▸ About this task:
Reproduce every line below exactly as written; do not include the images.

BEGIN Source data

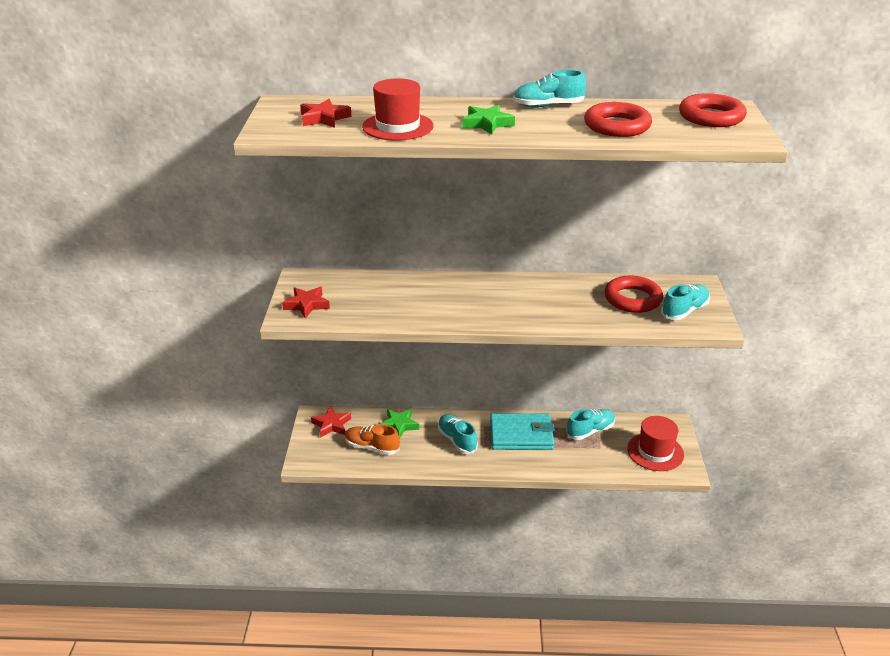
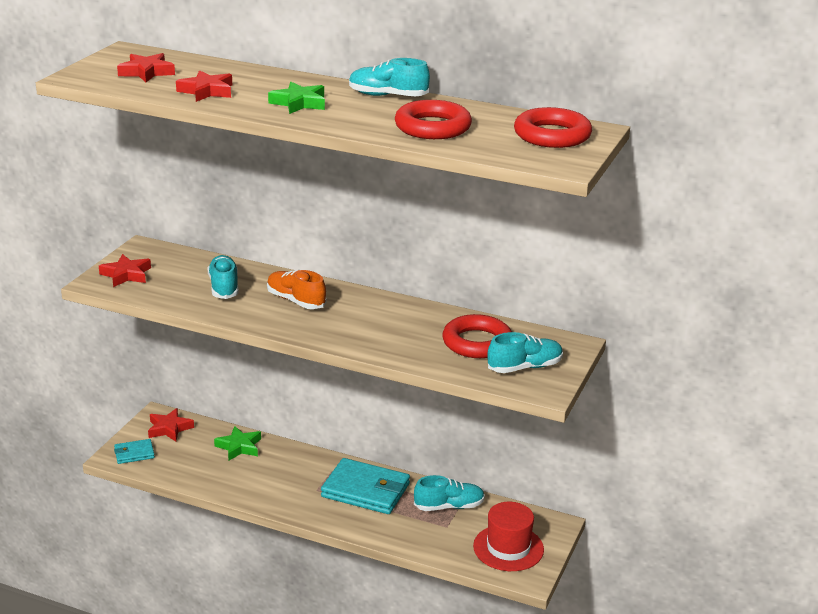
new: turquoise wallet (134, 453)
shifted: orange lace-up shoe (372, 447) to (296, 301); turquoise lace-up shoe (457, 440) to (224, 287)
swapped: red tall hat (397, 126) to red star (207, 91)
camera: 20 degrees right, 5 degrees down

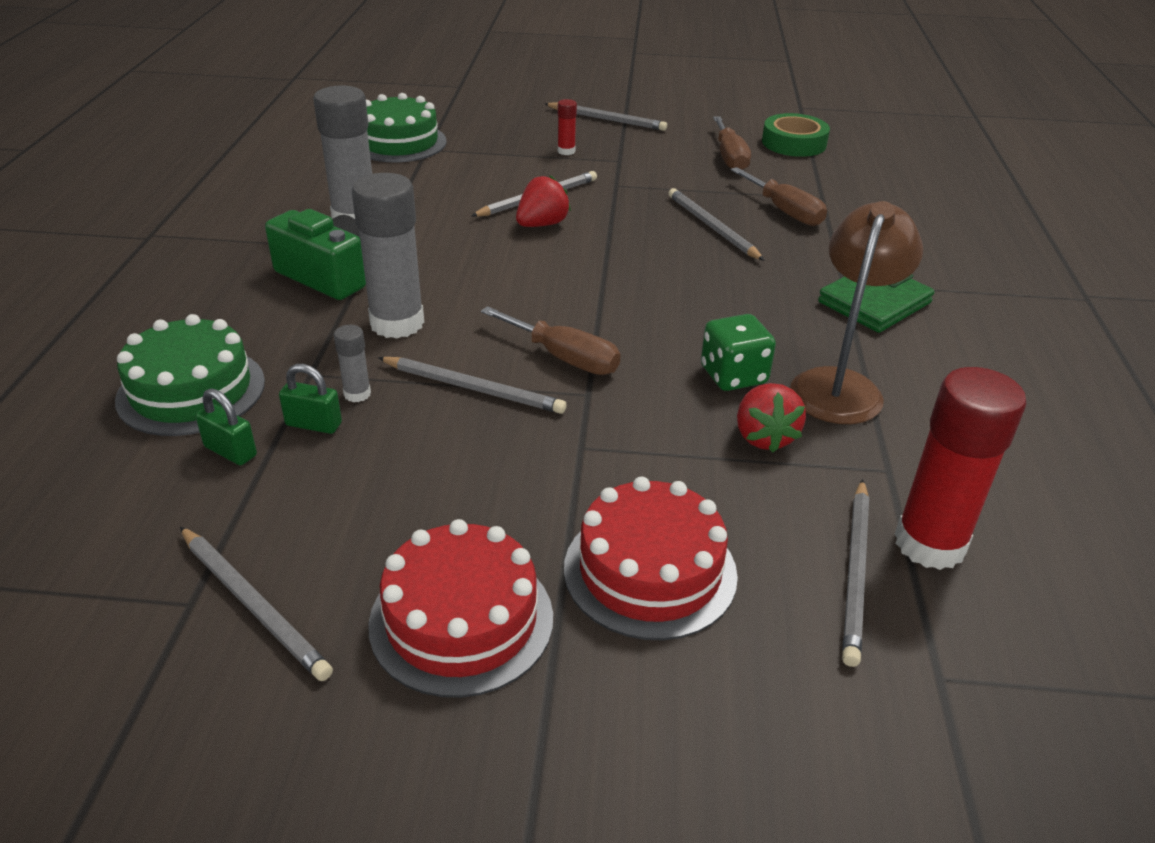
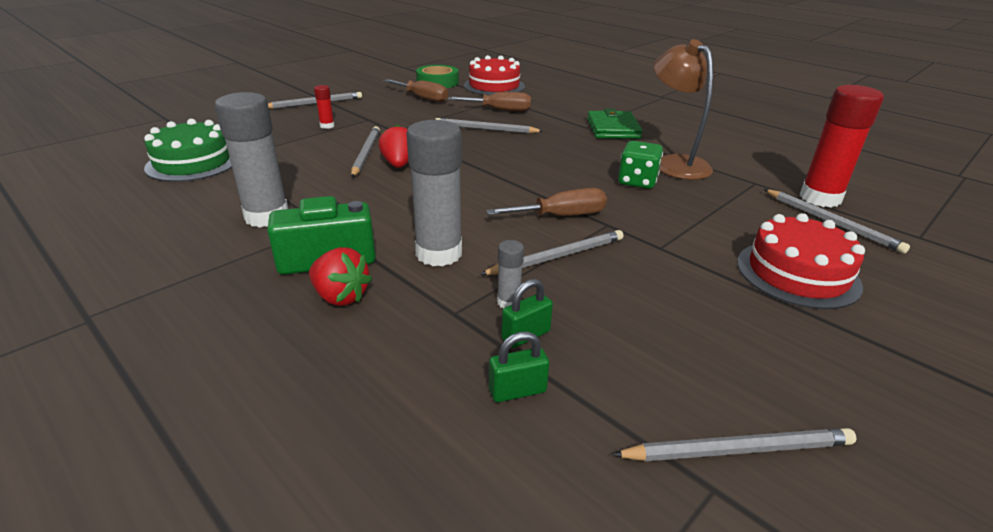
gone: leaf-green layer cake (191, 391)
shifted: red layer cake (461, 620) to (494, 86); red toy strawberry (764, 437) to (340, 297)
camera: 50 degrees left, 5 degrees down

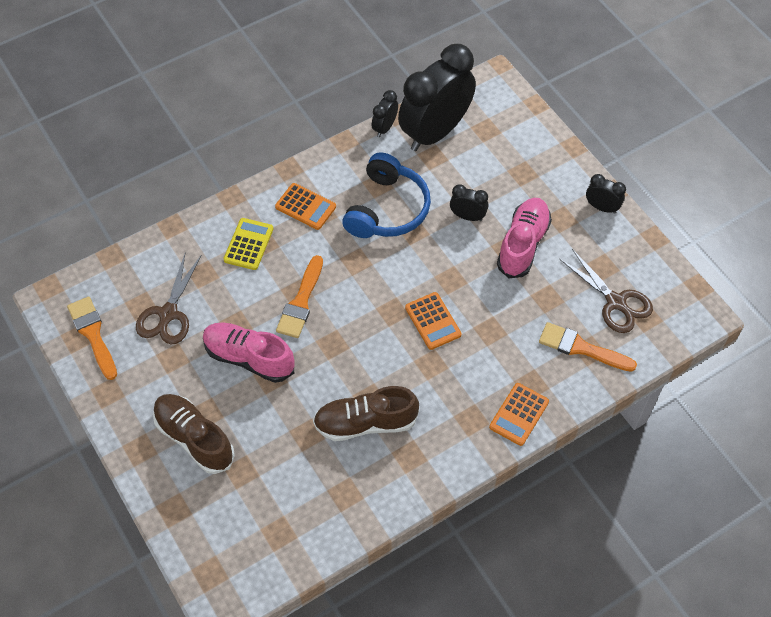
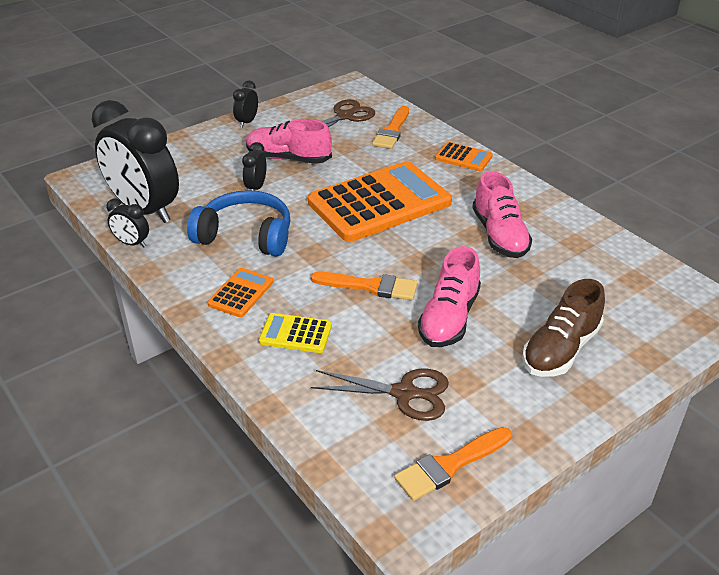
repainted: russet lace-up shoe (365, 423) to pink lace-up shoe (499, 235)
scaled: orange adding machine (433, 321) = (379, 203) x2.29
camera: 95 degrees left, 20 degrees down

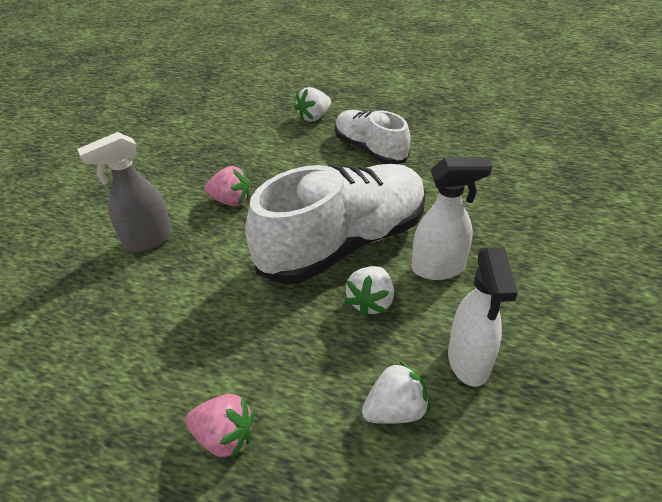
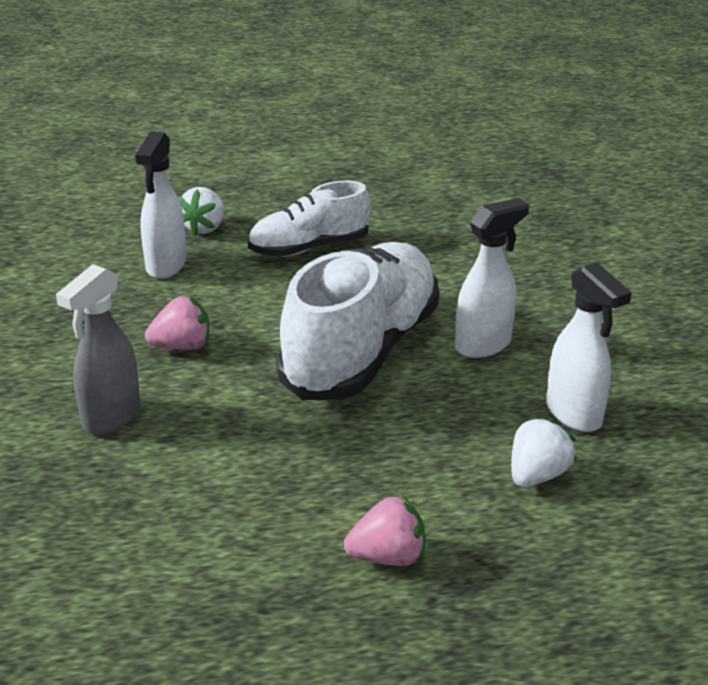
gone: pure white toy strawberry (371, 302)
new: pure white spray cleaner (166, 266)
rotated: pure white lace-up shoe (370, 149) = (309, 248) 45 degrees counterclockwise
camera: 30 degrees left, 10 degrees down

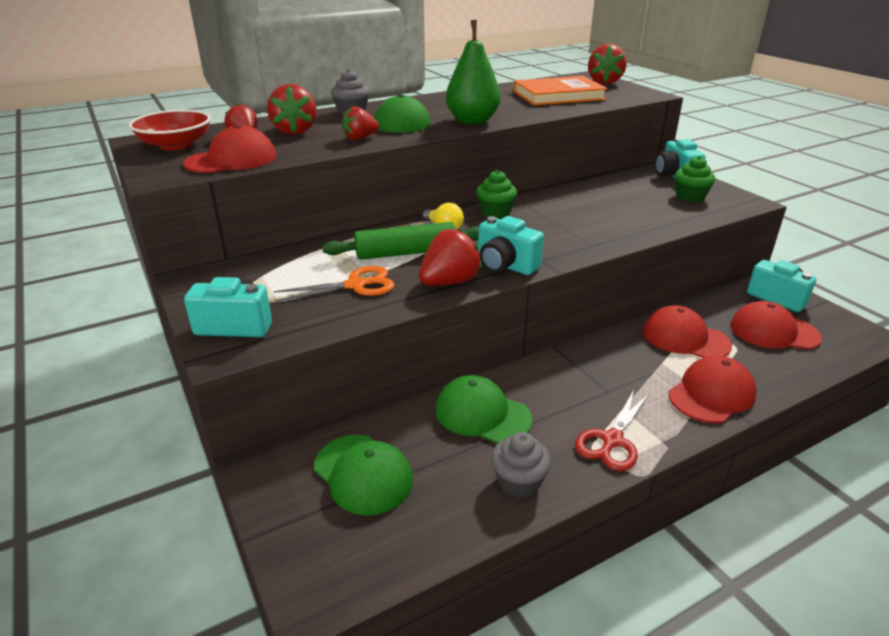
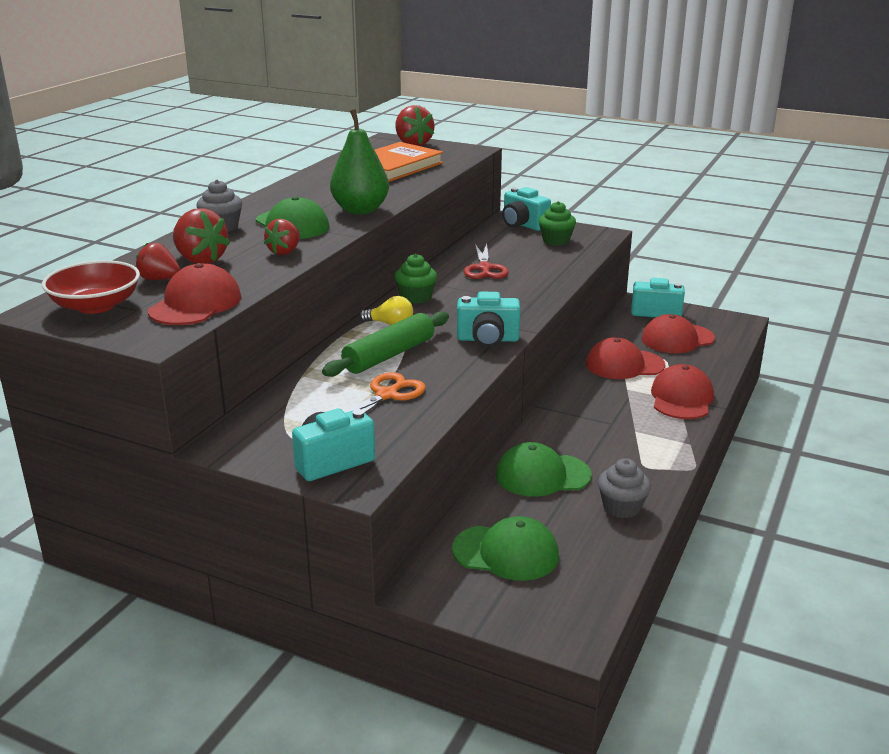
gone: red toy strawberry (449, 282)
shifted: red pair of scissors (612, 440) to (485, 268)
camera: 35 degrees left, 5 degrees down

END Source data

▸ Your response:
new: turquoise wallet (134, 453)
shifted: orange lace-up shoe (372, 447) to (296, 301); turquoise lace-up shoe (457, 440) to (224, 287)
swapped: red tall hat (397, 126) to red star (207, 91)
camera: 20 degrees right, 5 degrees down

gone: leaf-green layer cake (191, 391)
shifted: red layer cake (461, 620) to (494, 86); red toy strawberry (764, 437) to (340, 297)
camera: 50 degrees left, 5 degrees down

repainted: russet lace-up shoe (365, 423) to pink lace-up shoe (499, 235)
scaled: orange adding machine (433, 321) = (379, 203) x2.29
camera: 95 degrees left, 20 degrees down

gone: pure white toy strawberry (371, 302)
new: pure white spray cleaner (166, 266)
rotated: pure white lace-up shoe (370, 149) = (309, 248) 45 degrees counterclockwise
camera: 30 degrees left, 10 degrees down

gone: red toy strawberry (449, 282)
shifted: red pair of scissors (612, 440) to (485, 268)
camera: 35 degrees left, 5 degrees down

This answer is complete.